++++ Working data

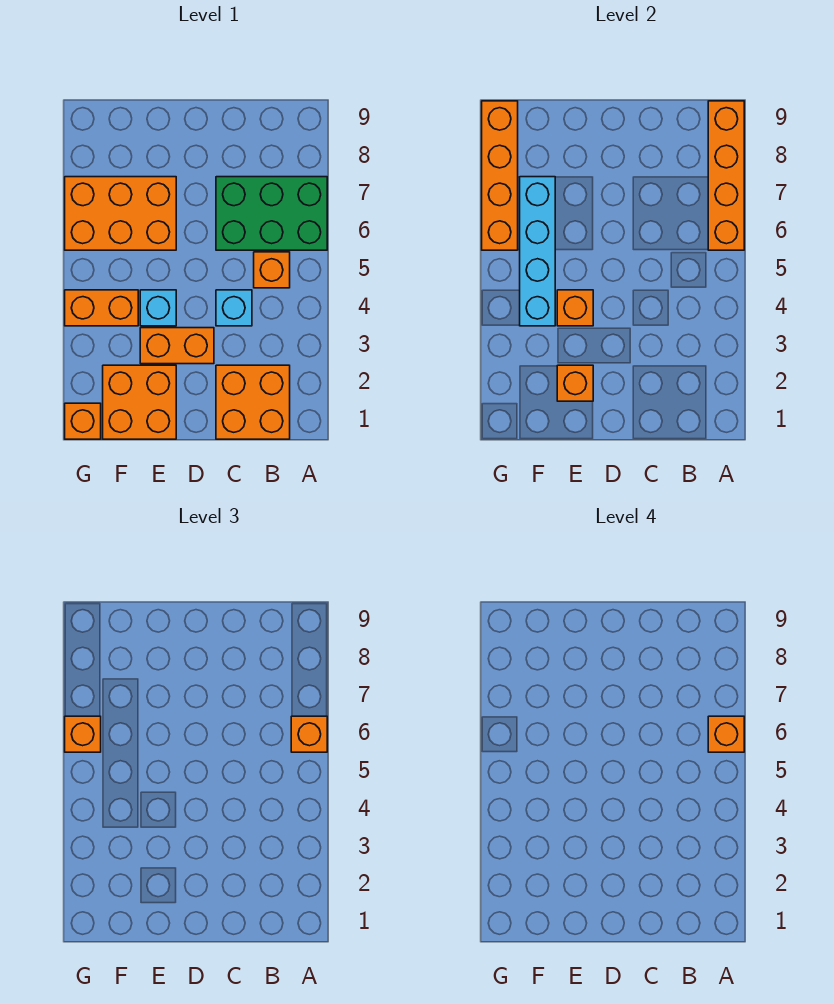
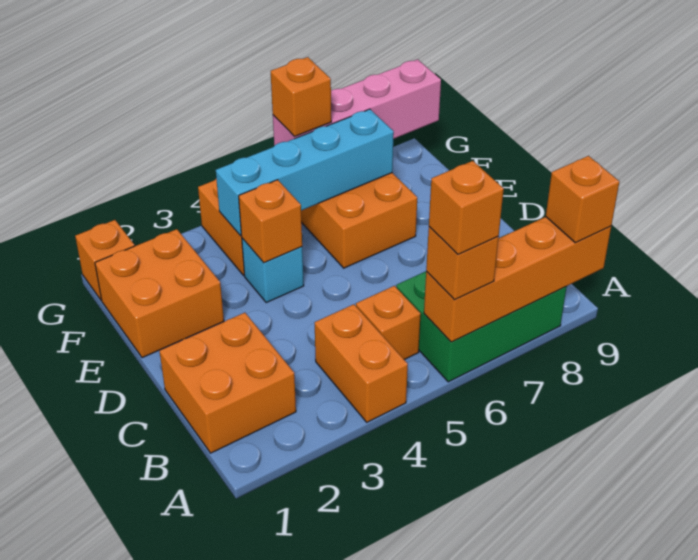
green brick A6:C7 level 1 -> green brick A6:B8 level 1
cyan brick C4 level 1 -> none
orange brick D3:E3 level 1 -> orange brick A4:B4 level 1
orange brick E2 level 2 -> orange brick A9 level 3
orange brick G6:G9 level 2 -> pink brick G6:G9 level 2

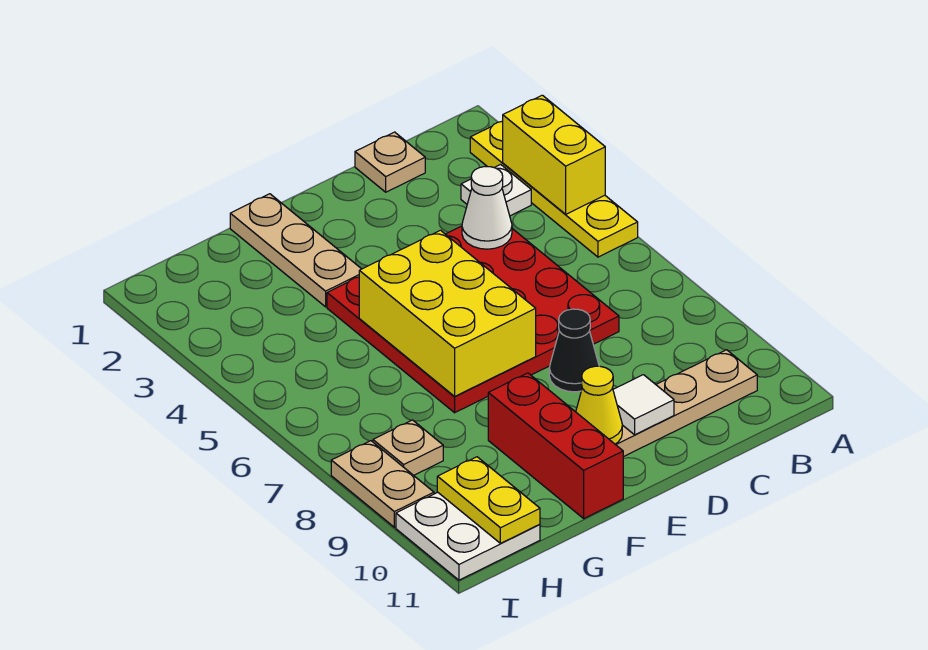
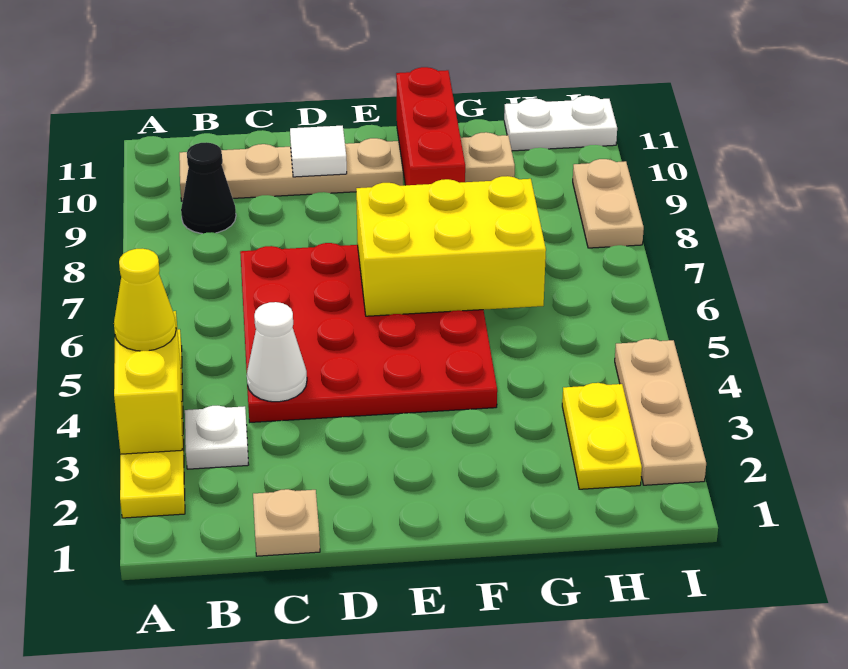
black cone D8 level 1 -> black cone B9 level 1
yellow brick E5:F7 level 2 -> yellow brick E6:G7 level 2
yellow cone E10 level 2 -> yellow cone A4 level 3
tan plate F1:F3 level 1 -> tan plate I2:I4 level 1
tan plate H8 level 1 -> tan plate G10 level 1
white plate H10:I11 level 1 -> white plate H11:I11 level 1
yellow plate H10:H11 level 2 -> yellow plate H2:H3 level 1

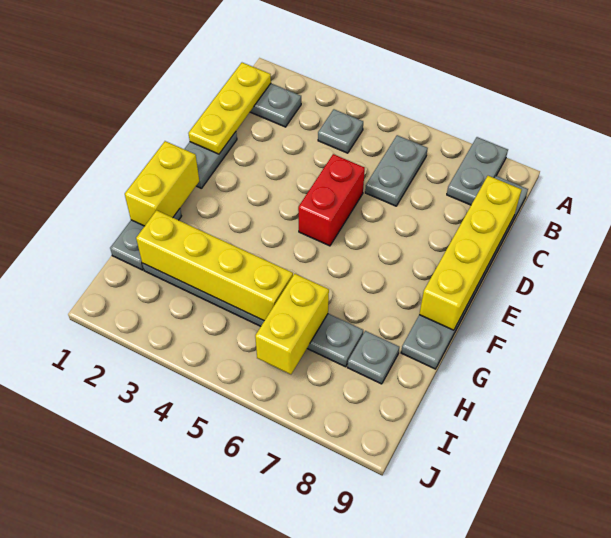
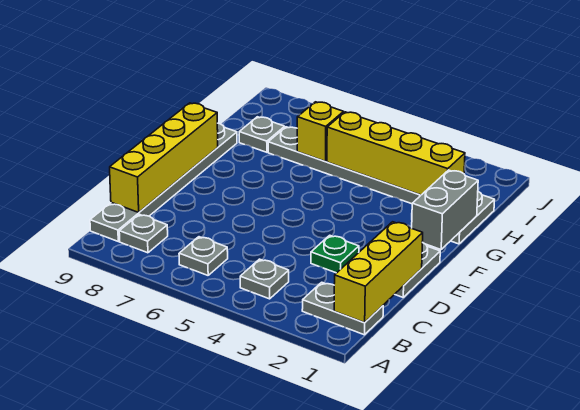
grey plate A8:B8 level 1 -> grey plate B8 level 1
yellow plate B1:D1 level 2 -> yellow brick B1:D1 level 2
grey plate B6:C6 level 1 -> grey plate B6 level 1
none -> green plate D3 level 1
red brick D5:E5 level 1 -> none
yellow brick F1:G1 level 2 -> grey brick F1:G1 level 2
yellow brick H6:I6 level 2 -> yellow brick H6 level 2

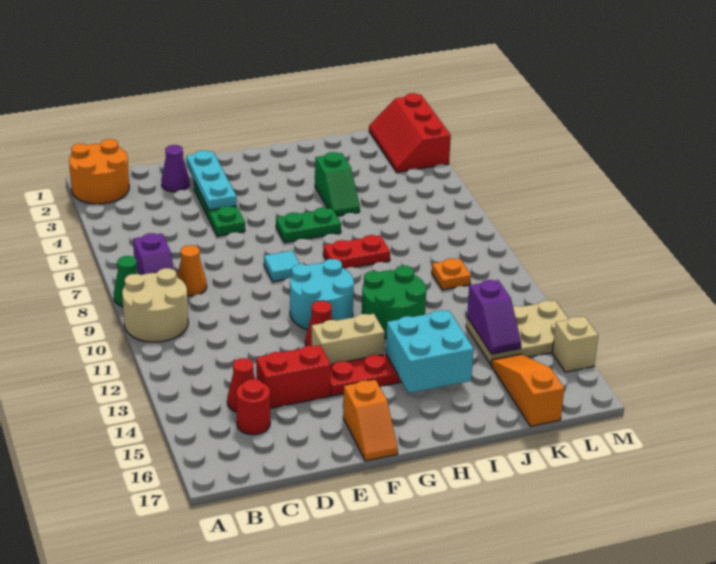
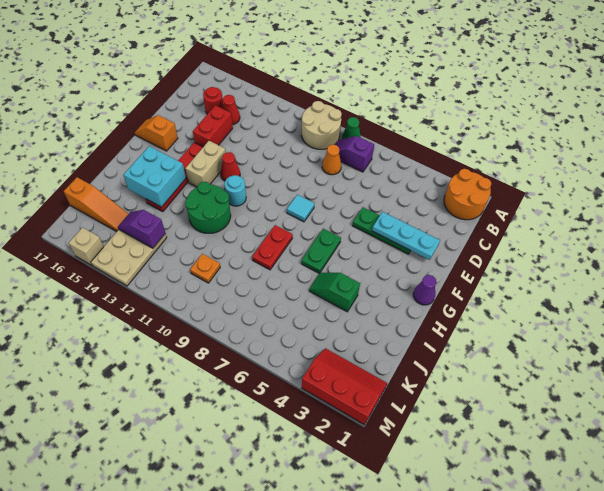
purple cone D2 level 1 -> purple cone G1 level 1
cyan round brick F10:G11 level 1 -> cyan round brick G11 level 1

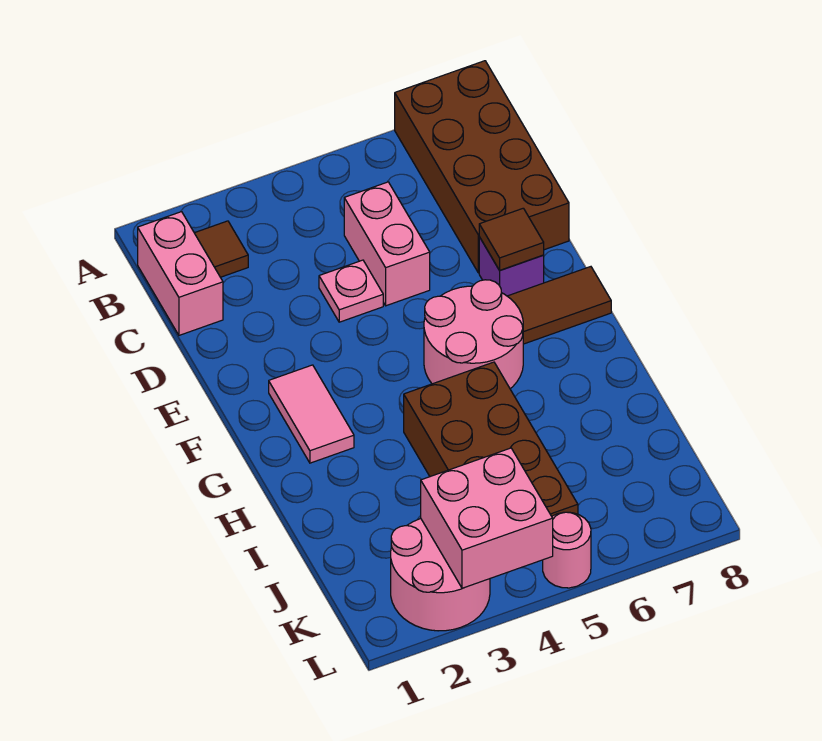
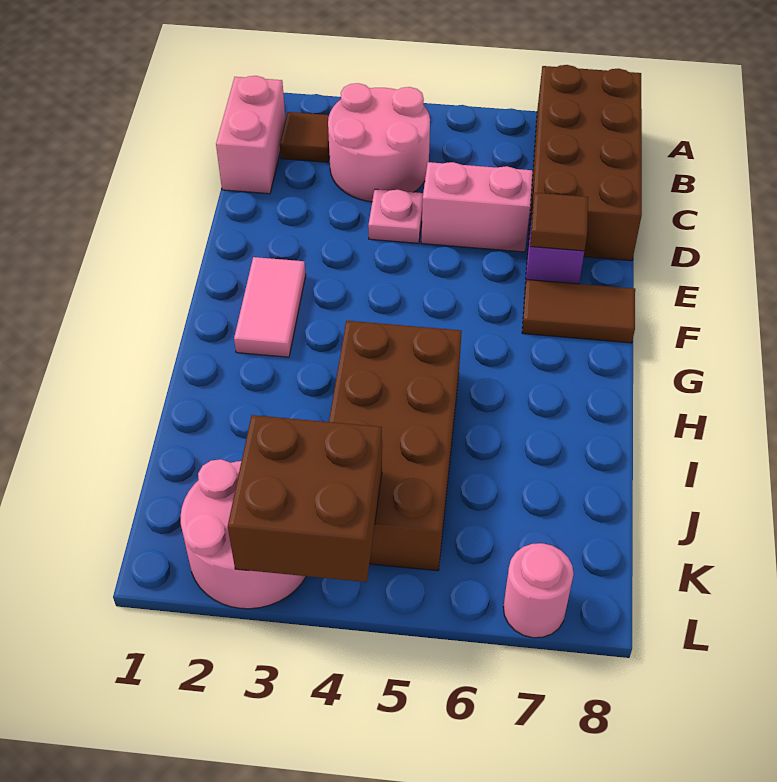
pink brick C5:D5 level 1 -> pink brick D5:D6 level 1
pink round brick F5:G6 level 1 -> pink round brick B3:C4 level 1
pink brick K3:L4 level 2 -> brown brick K3:L4 level 2
pink round brick L5 level 1 -> pink round brick L7 level 1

++++++++

# Description of the task:
Report only how many lines above include "cone".

# Your response:
3